_Task requirements:_
Find every line below where the string "book" shows up, and copy those lines.

_Data supplied:_

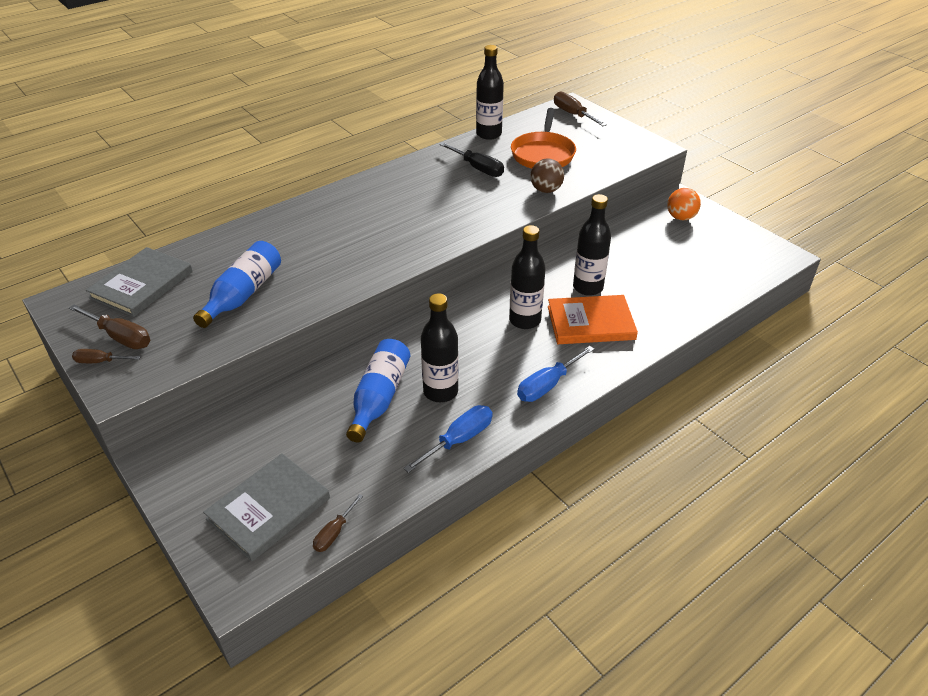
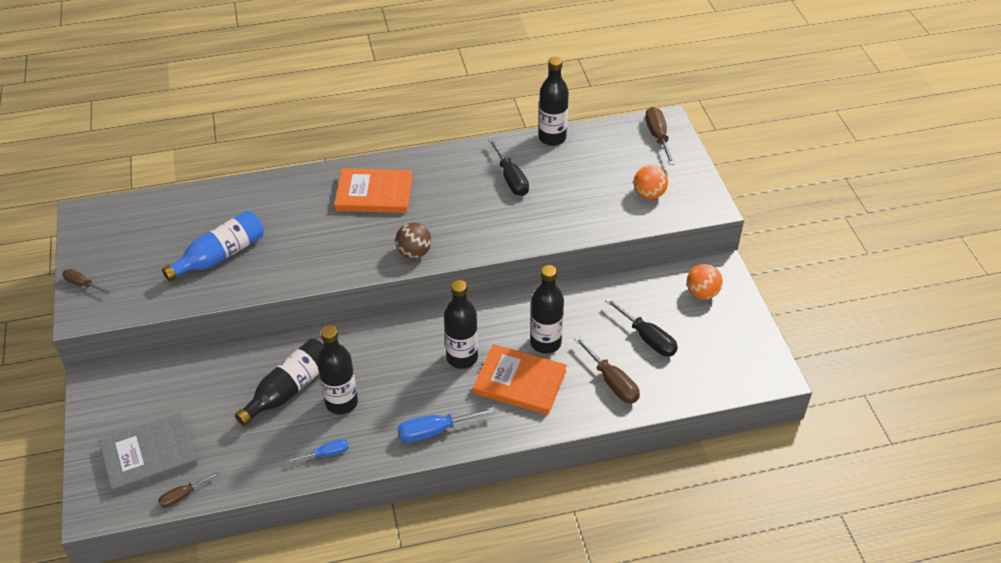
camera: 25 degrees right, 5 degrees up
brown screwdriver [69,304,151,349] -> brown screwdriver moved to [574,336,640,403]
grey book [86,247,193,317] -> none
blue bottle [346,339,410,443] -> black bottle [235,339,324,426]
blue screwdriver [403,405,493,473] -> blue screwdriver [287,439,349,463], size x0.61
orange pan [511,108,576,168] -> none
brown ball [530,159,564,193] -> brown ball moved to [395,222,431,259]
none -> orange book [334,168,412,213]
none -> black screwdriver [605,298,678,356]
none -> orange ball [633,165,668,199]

_Result for this task:_
grey book [86,247,193,317] -> none
none -> orange book [334,168,412,213]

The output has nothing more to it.